Report each line in the entries below that contains the string "kern". Case counts.

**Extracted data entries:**
>> Begin

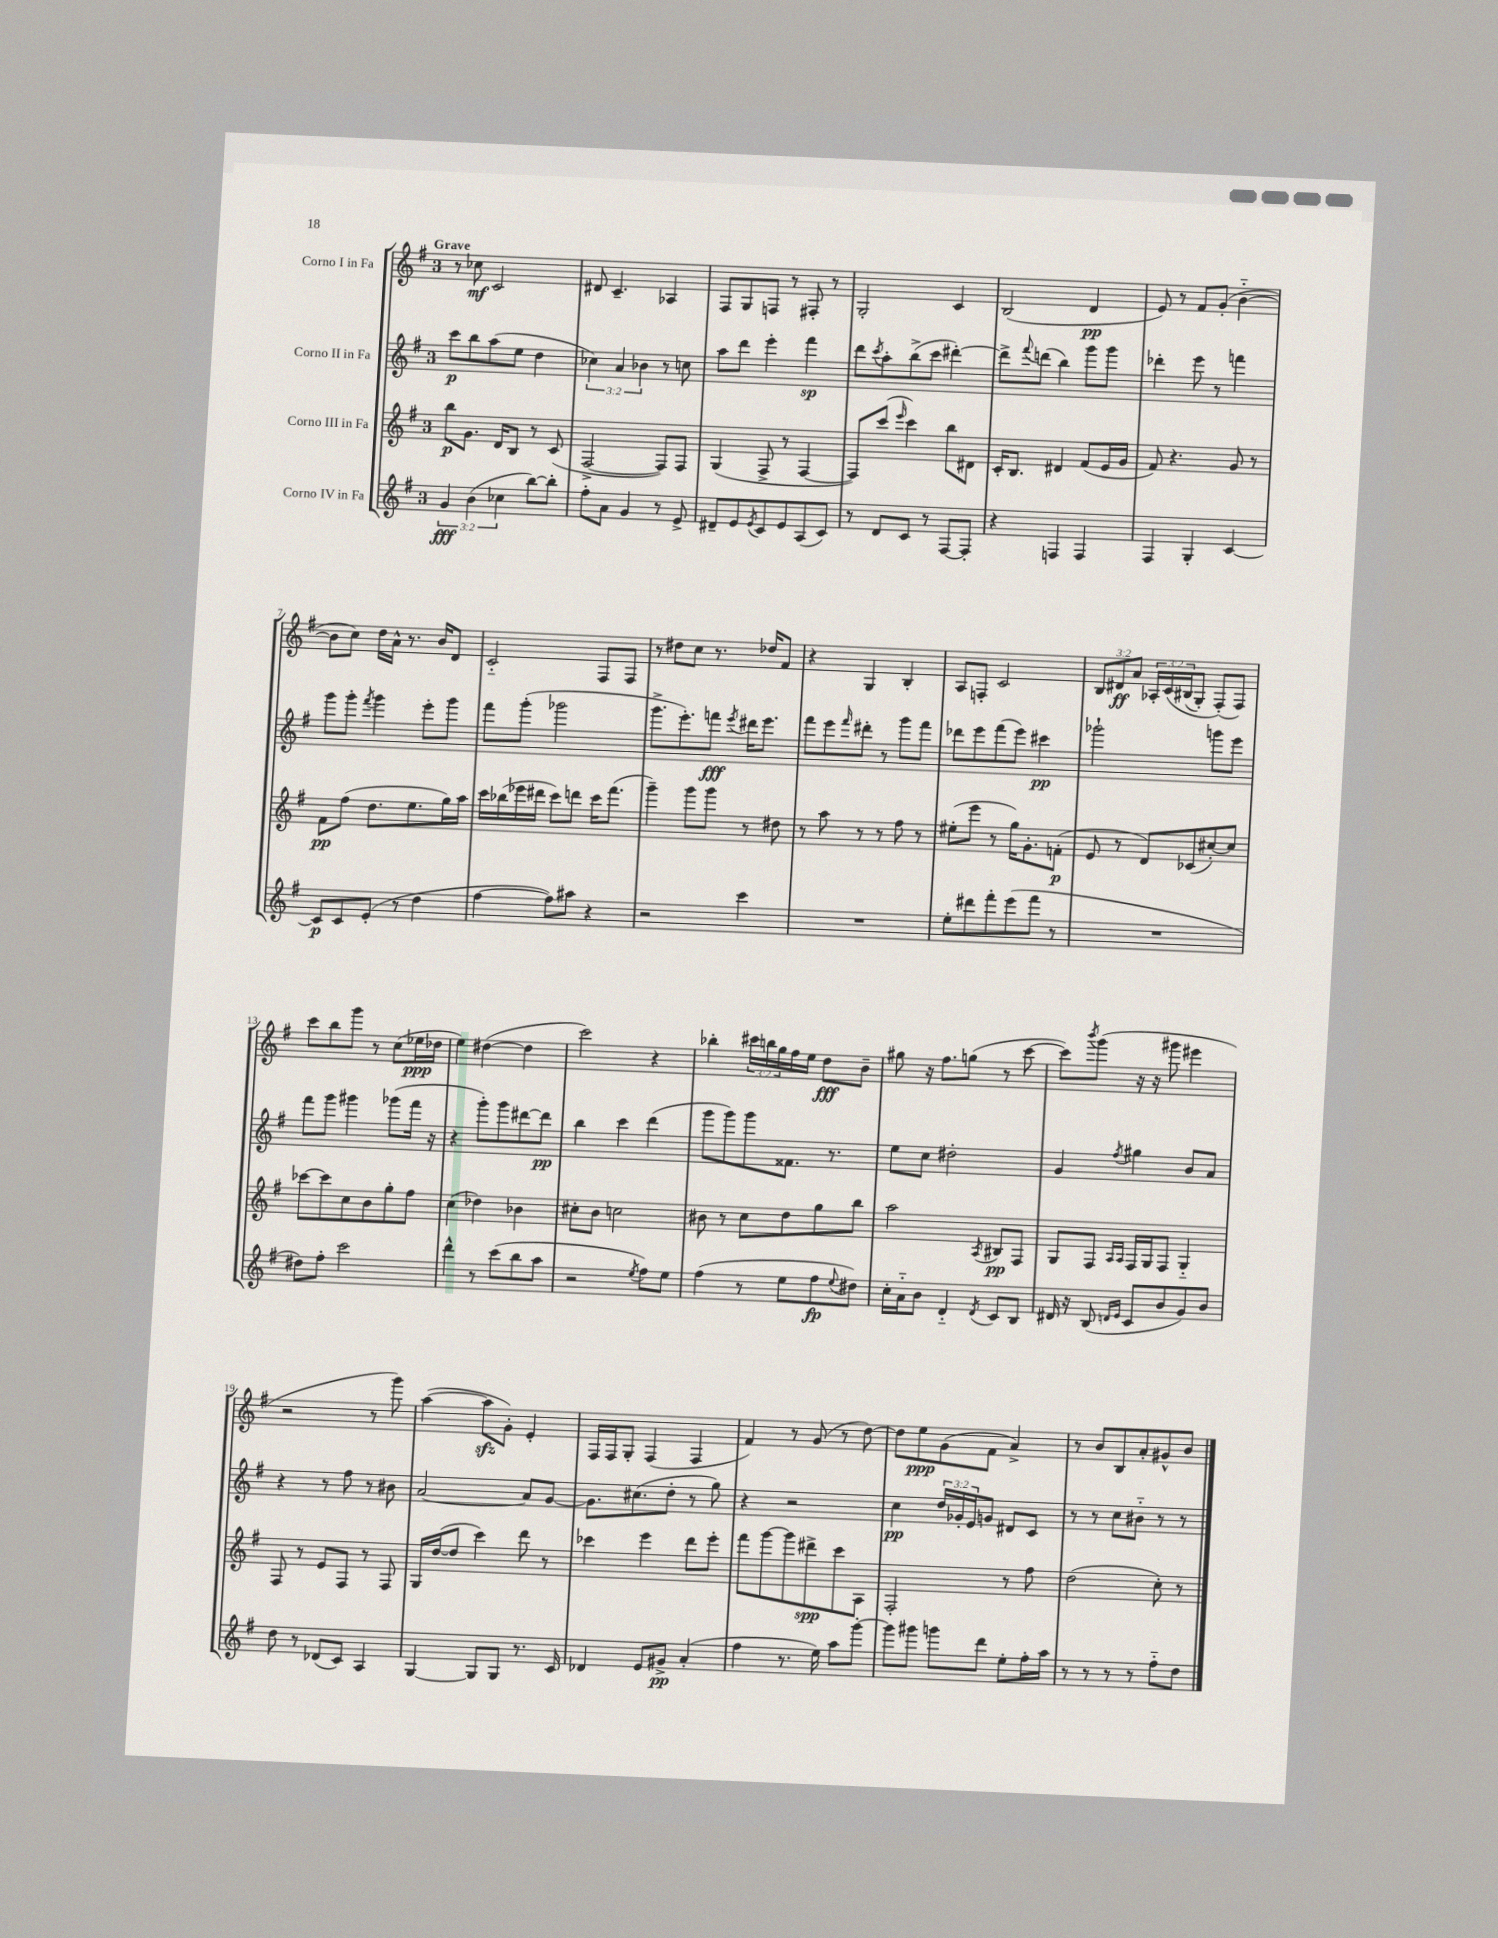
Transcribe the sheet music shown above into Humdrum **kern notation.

**kern	**kern	**kern	**kern
*staff4	*staff3	*staff2	*staff1
*clefG2	*clefG2	*clefG2	*clefG2
*k[f#]	*k[f#]	*k[f#]	*k[f#]
*M3/4	*M3/4	*M3/4	*M3/4
6g	8bb	8ccc	8r
.	8.g	8bb	8cc-
(6b	.	.	.
.	.	(8aa	2c
.	16d	.	.
6cc-	.	.	.
.	8B	8ee	.
[8bb)	8r	4dd	.
8bb']	(8c	.	.
=	=	=	=
8ff#'	[2F#^	6cc-)	8d#
8a	.	.	4.c~
.	.	6a	.
4g	.	.	.
.	.	6b-	.
8r	8F#])	8r	4A-
8e^	8F#	8cc	.
=	=	=	=
8d#~	(4G	8aa	8F#
8e	.	8ddd	8G
8qe	.	.	.
8c	8F#^	4eee'	8F
8e	8r	.	8r
(8A	[4F#	4fff#	8F#'
8c)	.	.	8r
=	=	=	=
8r	8F#])	8ddd	2G'
.	.	8qccc	.
8d	(8ccc	8aa'	.
.	16qqeee	.	.
8c	4ccc)	(8bb^	.
8r	.	8ccc	.
[8F#	8bb	[4ddd#')	4c
8F#']	8d#	.	.
=	=	=	=
4r	16c'	8ddd#^]	(2B
.	8.B	.	.
.	.	8qqfff#	.
.	.	(8ddd	.
4F	4d#	4bb)	.
4F	(8f#	8ggg	4d
.	16e	8ggg	.
.	16g	.	.
=	=	=	=
4F#	8f#)	4ddd-'	8e)
.	4.r	.	8r
4G'	.	8eee	8f#
.	.	8r	(8g'
[4c	8g	4fff	[4b'~
.	8r	.	.
=	=	=	=
8c]	8f#	8ggg	8b]
8c	(8ff#	8ggg'	8cc)
.	.	8qfff#	.
(8e'	8.dd	4ggg	16dd
.	.	.	16a^^
8r	.	.	8.r
.	8.ee	.	.
4dd	.	8eee'	.
.	.	.	16b
.	16gg)	8ggg	8d
.	16aa	.	.
=	=	=	=
[4ff#	16ccc	8fff#	2c'~
.	(16bb-	.	.
.	16eee-	(8ggg'	.
.	16ddd#	.	.
8ff#])	8ccc)	2ggg-	.
8aa#	8ddd	.	.
4r	16ccc	.	8F#
.	(8.fff#	.	.
.	.	.	8F#
=	=	=	=
2r	4ggg~)	8.ggg^	8r
.	.	.	8dd#
.	.	8.eee')	.
.	8ggg	.	8cc
.	8ggg	8fff	8.r
.	.	8qeee	.
4ccc	8r	16ddd#	.
.	.	8.eee	16dd-
.	8dd#	.	8f#
=	=	=	=
2.r	8r	8fff#	4r
.	8aa	8eee	.
.	.	16qqfff#	.
.	8r	8ddd#'	4G
.	8r	8r	.
.	8ff#	8ggg	4B'
.	8r	8fff#	.
=	=	=	=
8ee'	(8ee#'	8ddd-	8A
8ddd#	8eee	8eee	8F'
8fff#'	8r	(8fff#	2c
(8eee	16gg)	8eee)	.
.	8.g'	.	.
8fff#	.	4ccc#	.
8r	(8f'	.	.
=	=	=	=
2.r	8e	2ggg-`	12B
.	.	.	12d#
.	8r	.	.
.	.	.	12a
.	8d)	.	24A-'
.	.	.	&(24c
.	.	.	(24B#
.	(8c-	.	8G')
.	[8cc#')	8ggg	(8F#'&)
.	8cc#]	8eee	8F#)
=	=	=	=
8dd#)	[8ccc-	8fff#	8ccc
8ff#'	8ccc-]	8ggg	8bb
2ccc	8cc	4ggg#	8ggg
.	8b	.	8r
.	8gg'	(8ggg-	(8cc
.	8ff#	16fff#	16ee-
.	.	16r	16dd-
=	=	=	=
4ddd^^	(4cc	4r	4ee)
8r	4dd-)	8ggg')	([4dd#
(8ccc	.	8ggg	.
8bb	4b-	[8ddd#	4dd#]
8aa	.	8ddd#]	.
=	=	=	=
2r	8cc#'	4bb	2ccc)
.	8b	.	.
.	2cc	4ccc	.
8qee	.	.	.
8ff#)	.	(4ddd	4r
8ee	.	.	.
=	=	=	=
(4ff#	8b#	8ggg	4bb-'
.	8r	8ggg)	.
8r	8cc	8ggg	24ccc#
.	.	.	24bb
.	.	.	24gg
8ee	8dd	8.f##	16ff#
.	.	.	16ee
8ff#	8gg	.	8dd
.	.	8.r	.
8qqee	.	.	.
8dd#)	8bb	.	8b~
=	=	=	=
16cc'	2aa	8ee	8gg#
16a'~	.	.	.
8b	.	8cc	16r
.	.	.	8.ff#
4d'~	.	2dd#'	.
.	.	.	(8gg
8qd	8qA	.	.
8c	8B#	.	8r
8B	8F#	.	[8ccc
=	=	=	=
16d#	8G	4g	8ccc])
16r	.	.	.
.	.	.	8qbbb
(8B	8F#	.	(8ggg
16qqd	16qqA	.	.
16qqe	16qqA	8qff#	.
8c	16F#	4gg#	16r
.	16G	.	16r
8b	8F#	.	8ggg#
8g)	4G'~	8b	4eee#
8b	.	8a	.
=	=	=	=
8dd	8F#	4r	2r
8r	8r	.	.
(8d-	8e	8r	.
8c)	8F#	8ff#	.
4A	8r	8r	8r
.	8F#	8b#	8ggg)
=	=	=	=
[4G	16G	[2a	([4aa
.	([16dd	.	.
.	8dd]	.	.
8G]	4ccc)	.	8aa]
8G	.	.	8g')
8.r	8ddd	8a]	4e'
.	8r	[8g	.
16c	.	.	.
=	=	=	=
4d-	4ccc-	8.g]	16F#
.	.	.	16F#
.	.	.	8G'
.	.	(8.cc#	.
8e	4eee	.	(4F#
8g#^	.	8dd'	.
(4a'	8ddd	8r	4F#
.	8eee'	8gg)	.
=	=	=	=
4ff#	8fff#	4r	4f#)
.	[8ggg	.	.
8.r	8ggg]	2r	8r
.	8ddd#^	.	(8g
16ee)	.	.	.
8aa	8ccc	.	8r
[8ggg'	8A	.	[8dd)
=	=	=	=
8ggg]	2F#'	4cc	8dd]
8ggg#	.	.	8ee
8ggg	.	24dd	(8g
.	.	24g-'	.
.	.	24e	.
8ddd	.	8g	8f#
8ee'	8r	8d#	4a^)
16ff#'	8ff#	8c	.
16aa	.	.	.
=	=	=	=
8r	(2dd	8r	8r
8r	.	8r	8b
8r	.	8cc	8B
8r	.	8b#'~	8a'
8ff#'~	8cc')	8r	8g#^^
8dd	8r	8r	8b
==	==	==	==
*-	*-	*-	*-
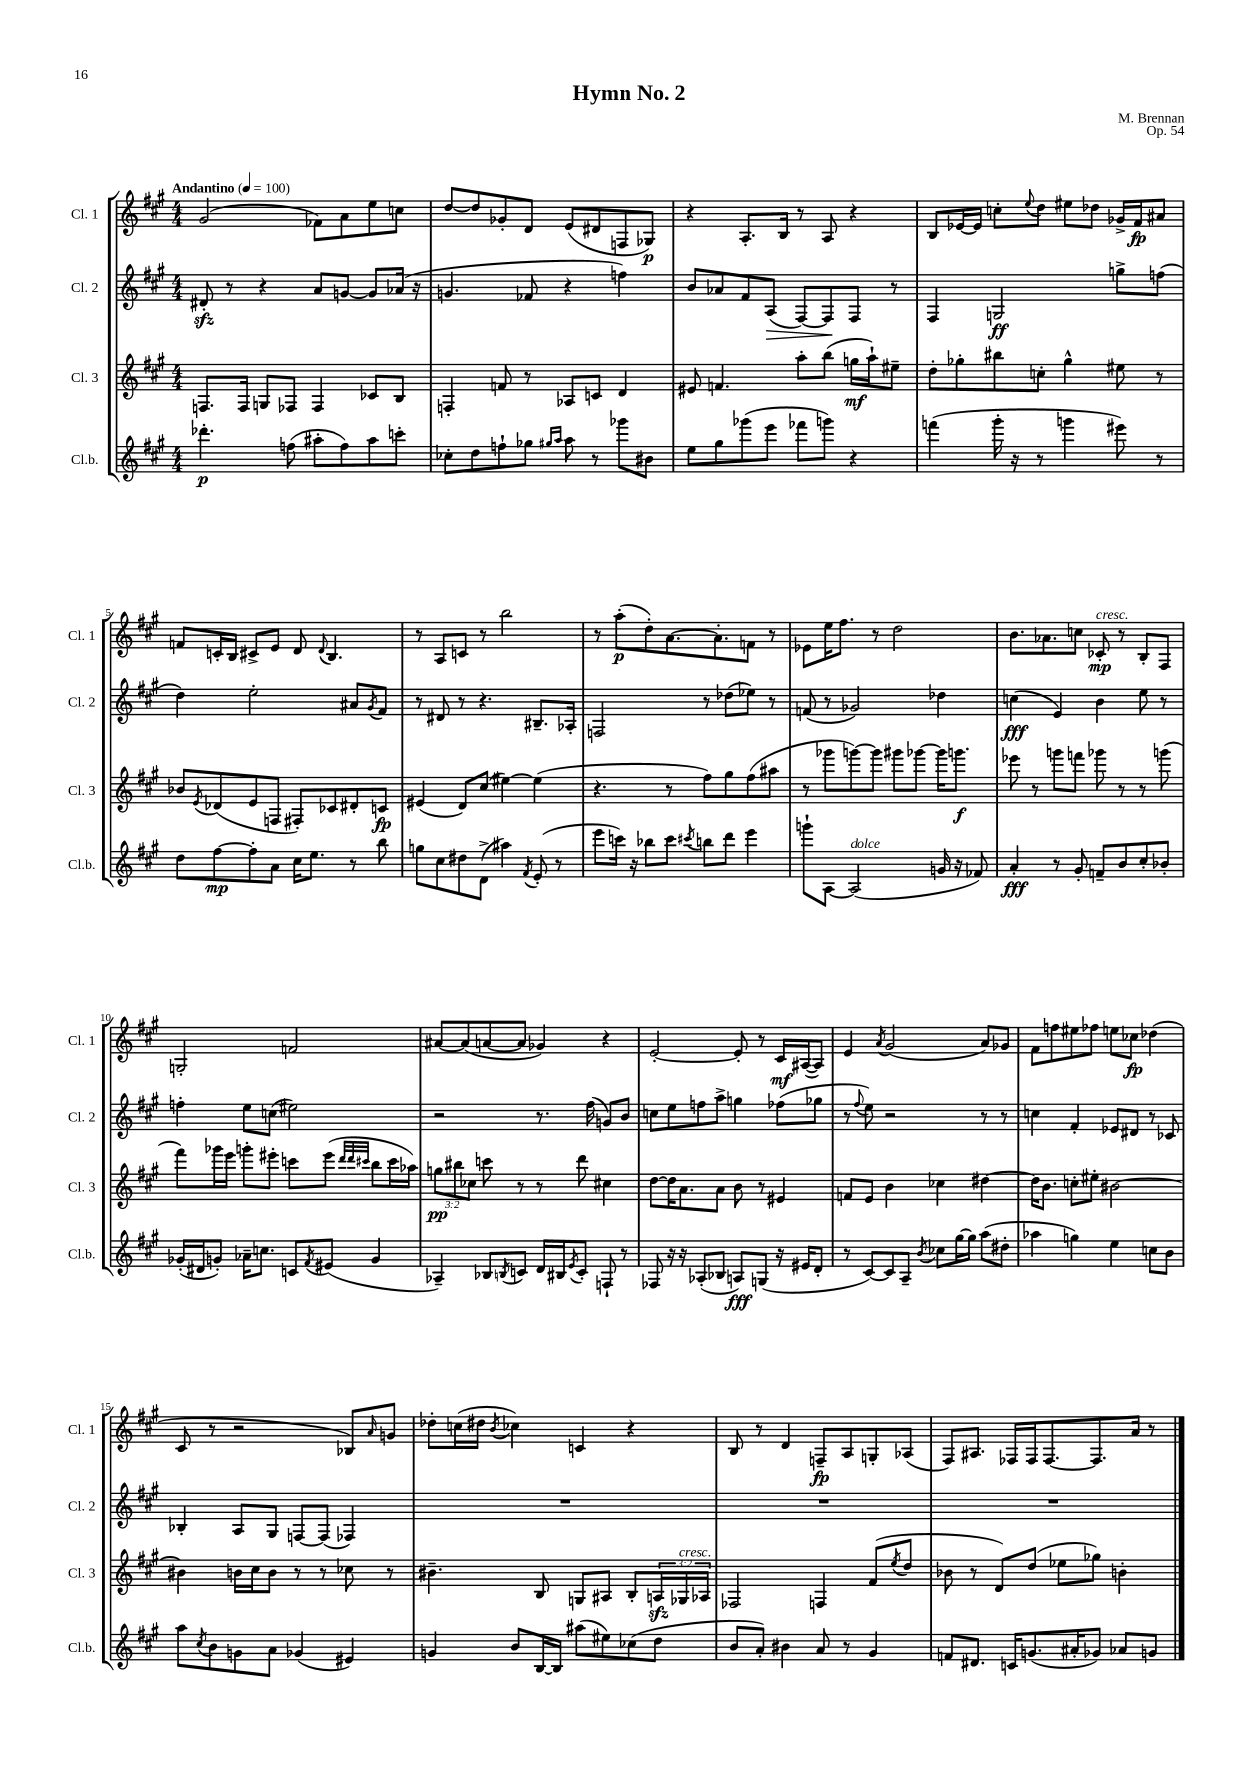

>> End

**Reply to the task:**
Transcribe the sheet music shown above into Humdrum **kern notation.
**kern	**kern	**kern	**kern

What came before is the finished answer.